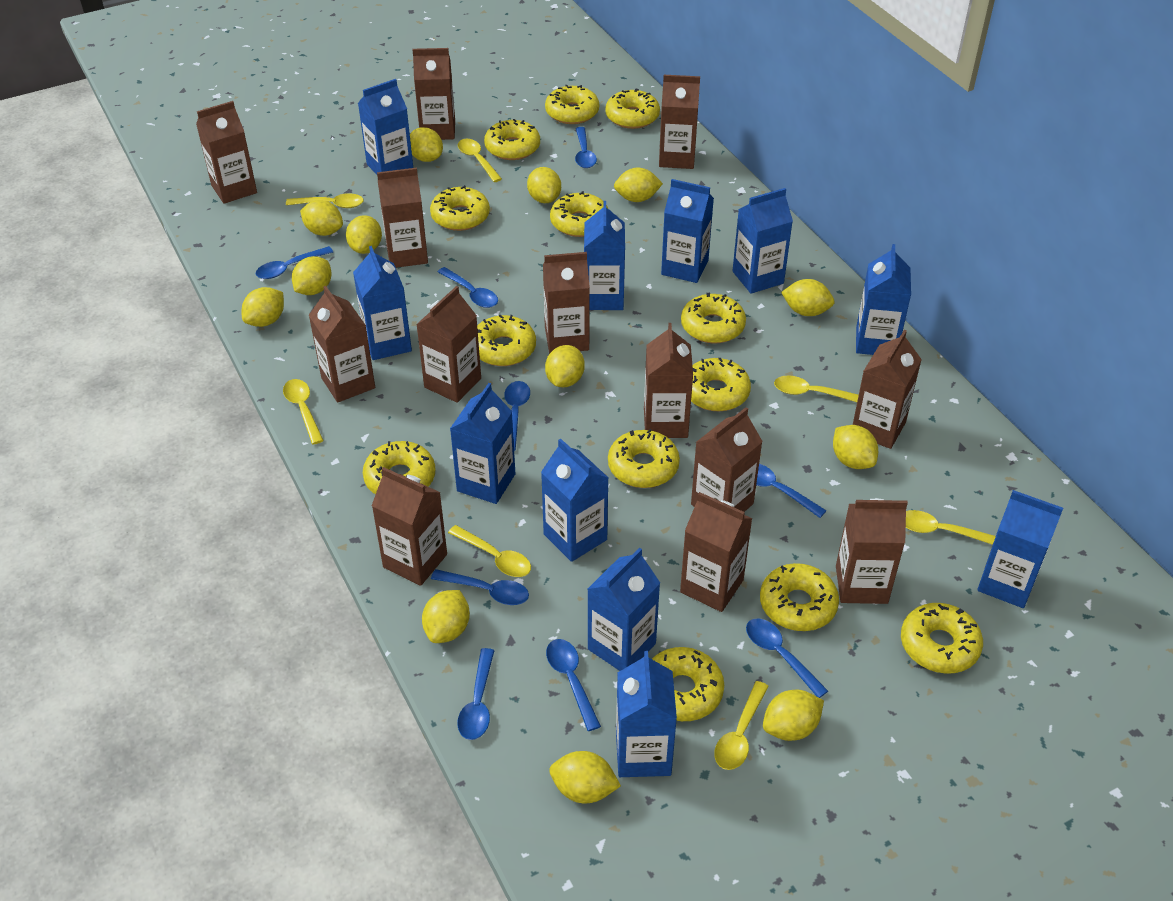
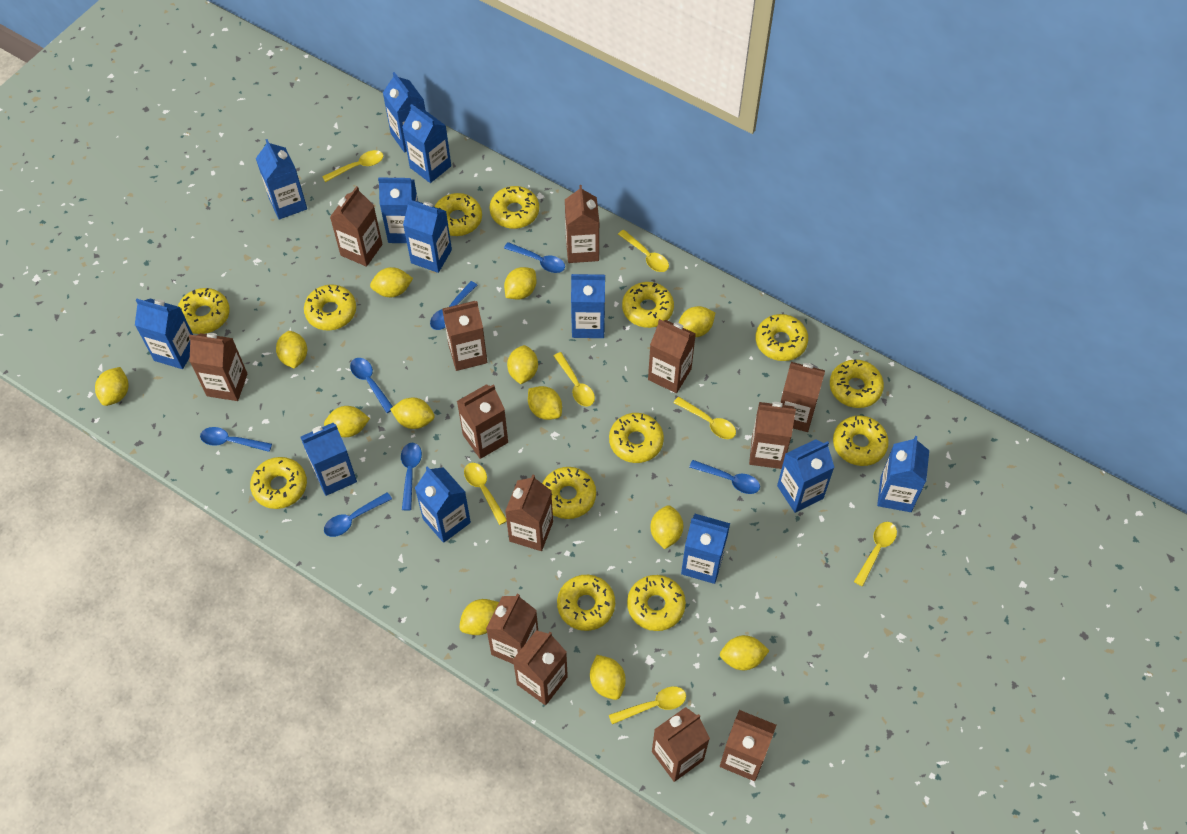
blue carton: 11 -> 12
blue spoon: 9 -> 7

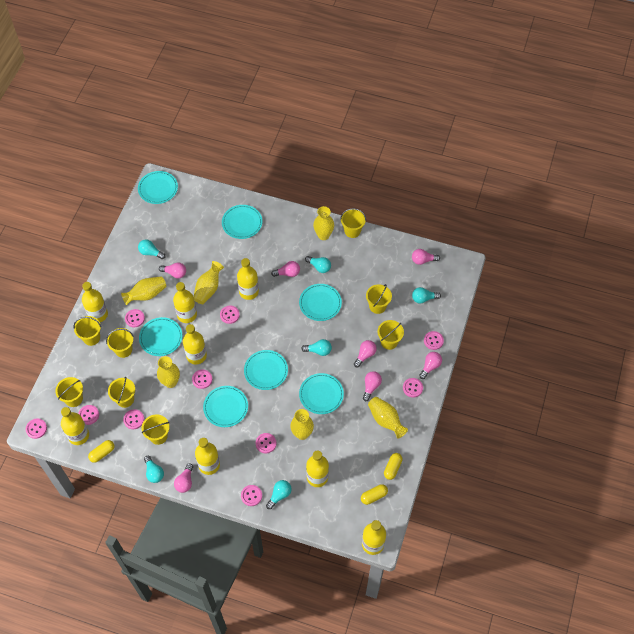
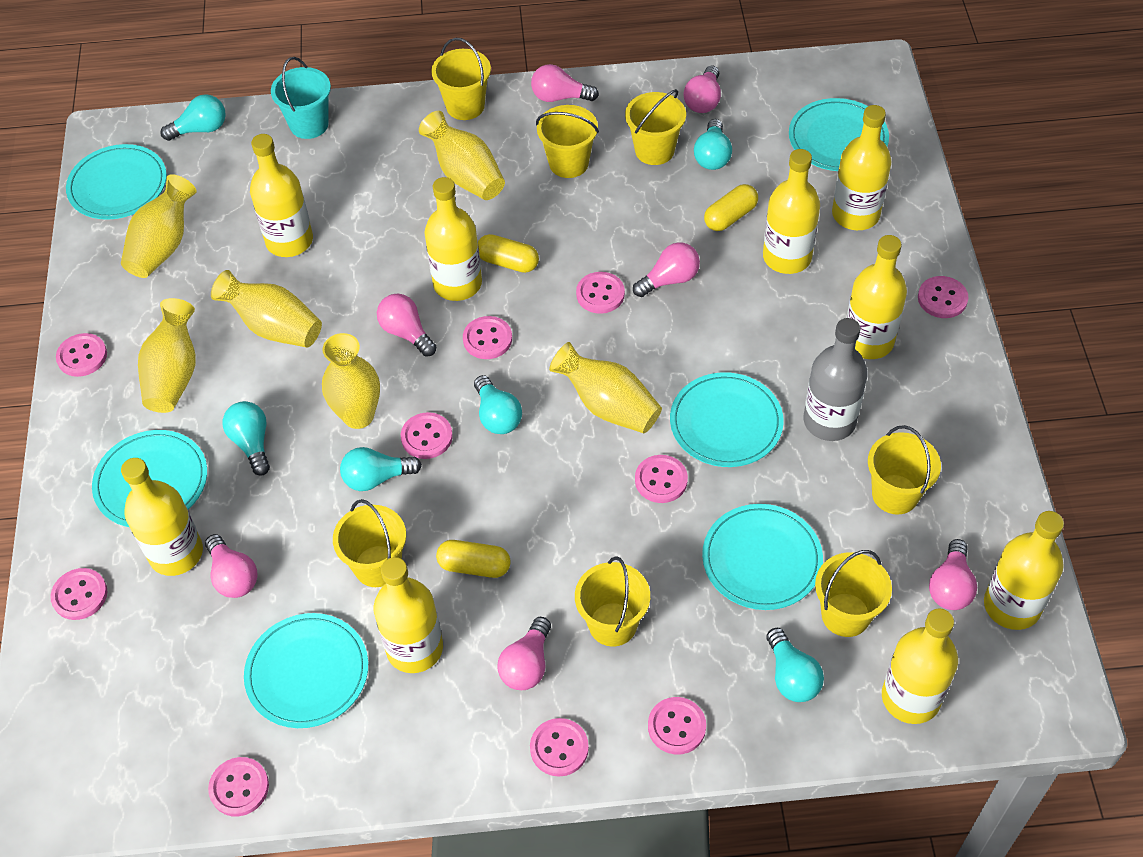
grey bottle: 0 -> 1
turquoise bucket: 0 -> 1
turquoise plate: 7 -> 6
yellow bottle: 8 -> 9
yellow bucket: 8 -> 7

Aim of the task:
Look over the data above and show each line that contains "turquoise".

Problem solution:
turquoise bucket: 0 -> 1
turquoise plate: 7 -> 6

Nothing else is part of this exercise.